(Scene edit records)

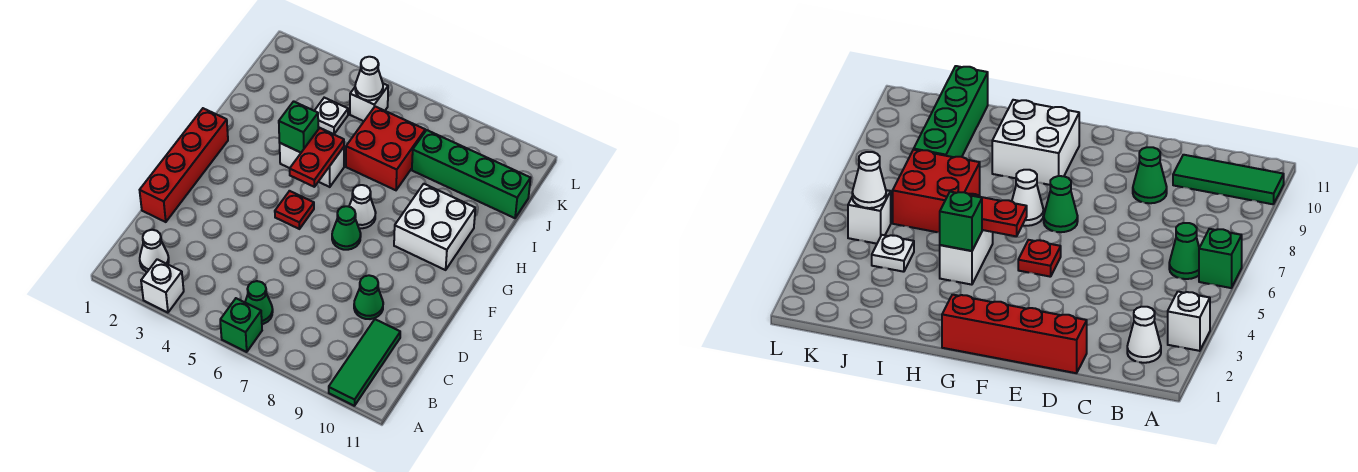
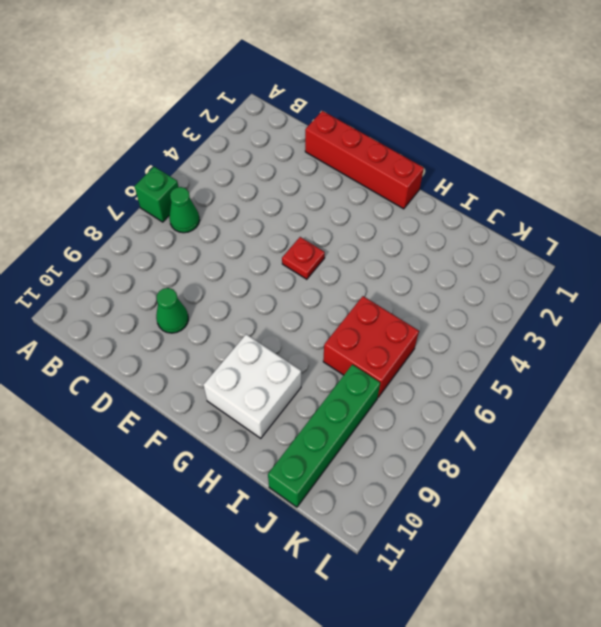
none -> white 1x1 brick [141,259,184,313]
none -> green 1x3 tile [329,319,400,406]
none -> white 1x1 cone [140,230,169,272]

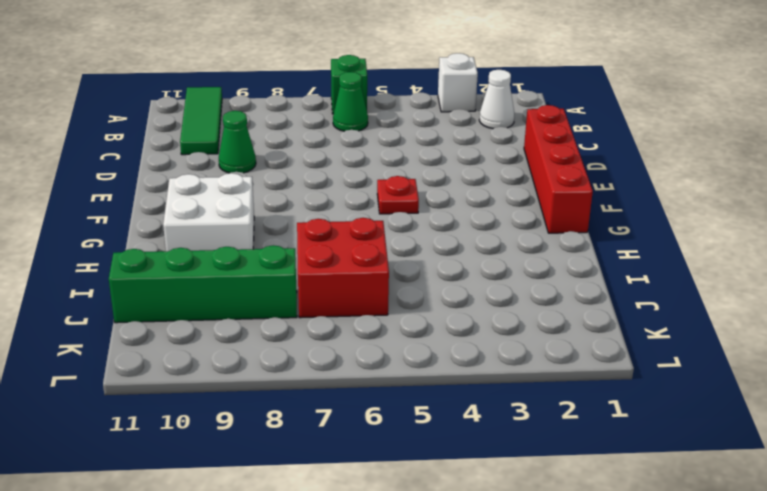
none -> green 1x1 cone [332,206,361,250]
none -> white 1x1 cone [349,185,376,228]
none -> white 1x2 brick [280,143,344,187]

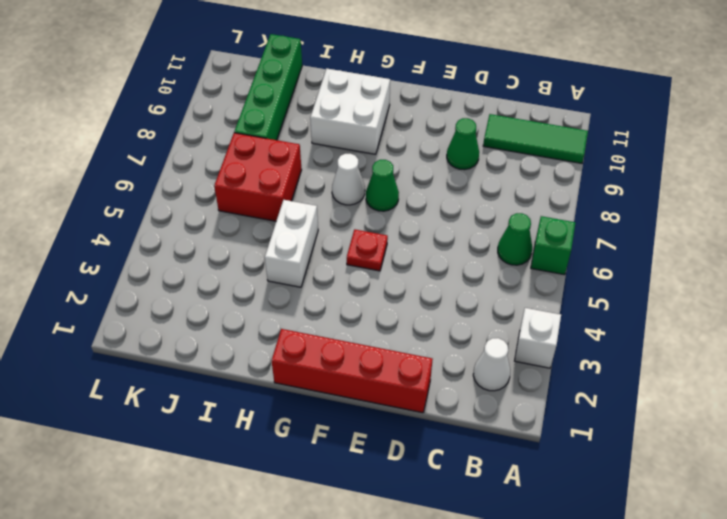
none -> white 1x1 plate [314,98,348,134]
none -> white 1x1 brick [350,84,388,121]
none -> red 1x2 plate [290,128,344,187]

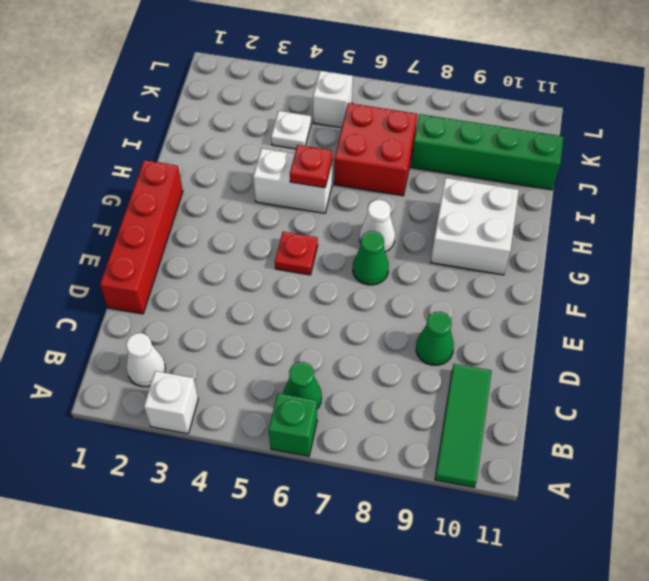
red 1x1 plate [290,145,332,188] -> red 1x2 plate [290,128,344,187]
none -> green 1x1 brick [279,101,318,152]
none -> white 1x1 cone [355,57,383,100]

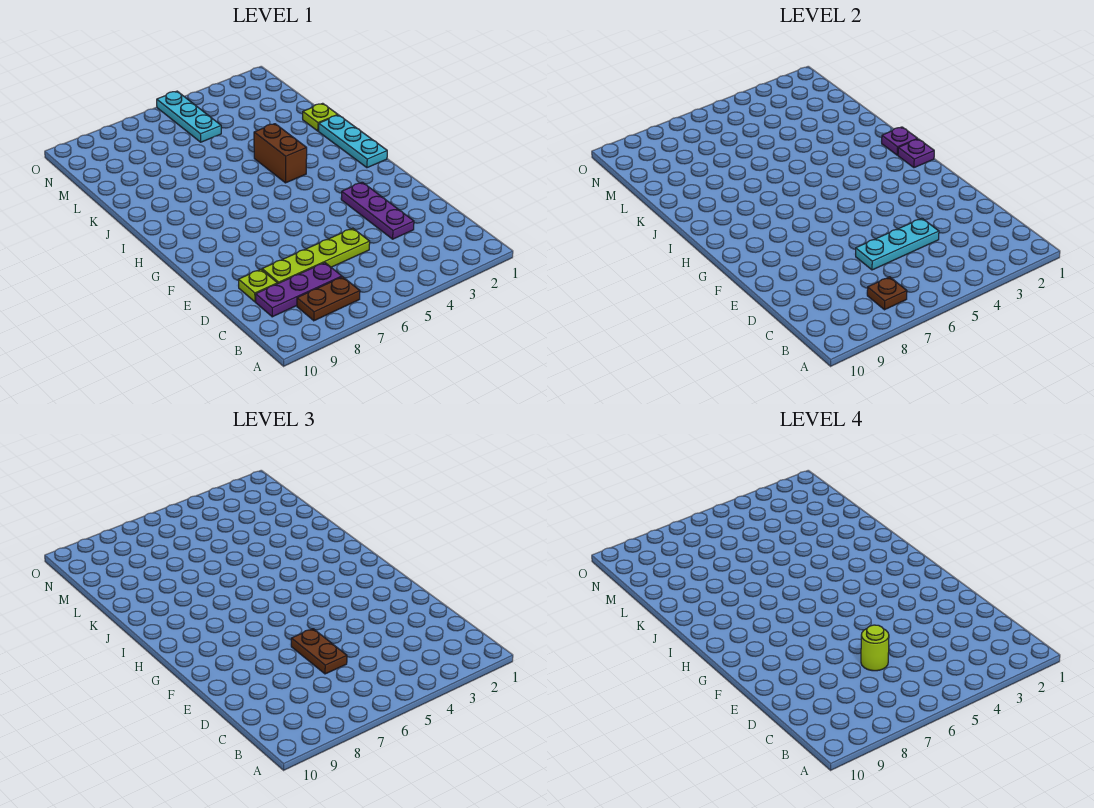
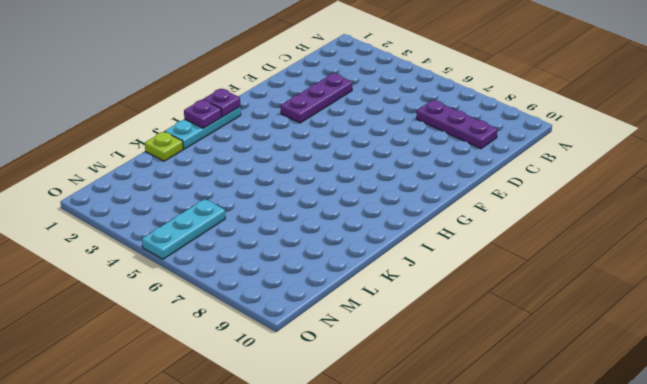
none -> brown 1x2 plate [297,277,360,321]
none -> lime 1x4 plate [262,228,370,284]
none -> lime 1x1 plate [238,269,277,302]

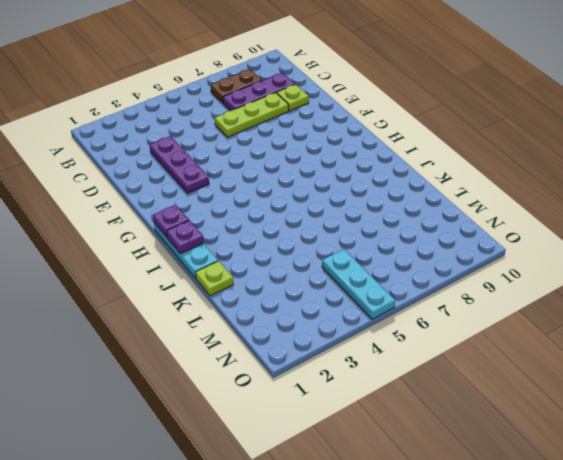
lime 1x3 plate [215,93,289,137] -> lime 1x4 plate [262,228,370,284]
none -> brown 1x2 brick [254,124,307,183]
none -> brown 1x1 plate [867,277,907,310]
none -> cyan 1x3 plate [856,218,939,270]

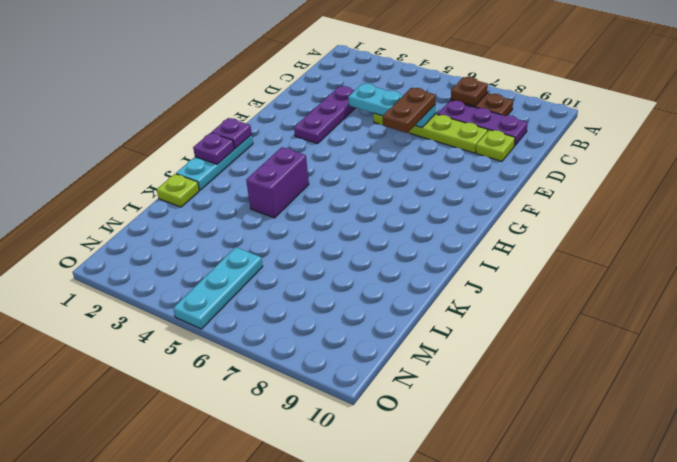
purple 1x2 brick [246,147,309,218] -> brown 1x2 brick [254,124,307,183]
none -> lime 1x1 round brick [861,625,889,671]

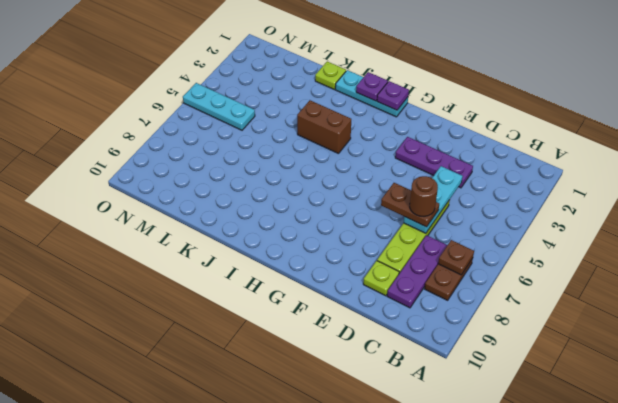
brown 1x1 round brick [410,176,438,216] -> lime 1x1 round brick [861,625,889,671]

_WORK INSTRUCTIONS_:
Although the records above contain pictures, your copy should give only their text, exactly as written.

_RESULT OF THIS TASK_:
none -> white 1x1 brick [141,259,184,313]
none -> green 1x3 tile [329,319,400,406]
none -> white 1x1 cone [140,230,169,272]

none -> green 1x1 cone [332,206,361,250]
none -> white 1x1 cone [349,185,376,228]
none -> white 1x2 brick [280,143,344,187]

none -> white 1x1 plate [314,98,348,134]
none -> white 1x1 brick [350,84,388,121]
none -> red 1x2 plate [290,128,344,187]

red 1x1 plate [290,145,332,188] -> red 1x2 plate [290,128,344,187]
none -> green 1x1 brick [279,101,318,152]
none -> white 1x1 cone [355,57,383,100]

none -> brown 1x2 plate [297,277,360,321]
none -> lime 1x4 plate [262,228,370,284]
none -> lime 1x1 plate [238,269,277,302]

lime 1x3 plate [215,93,289,137] -> lime 1x4 plate [262,228,370,284]
none -> brown 1x2 brick [254,124,307,183]
none -> brown 1x1 plate [867,277,907,310]
none -> cyan 1x3 plate [856,218,939,270]

purple 1x2 brick [246,147,309,218] -> brown 1x2 brick [254,124,307,183]
none -> lime 1x1 round brick [861,625,889,671]

brown 1x1 round brick [410,176,438,216] -> lime 1x1 round brick [861,625,889,671]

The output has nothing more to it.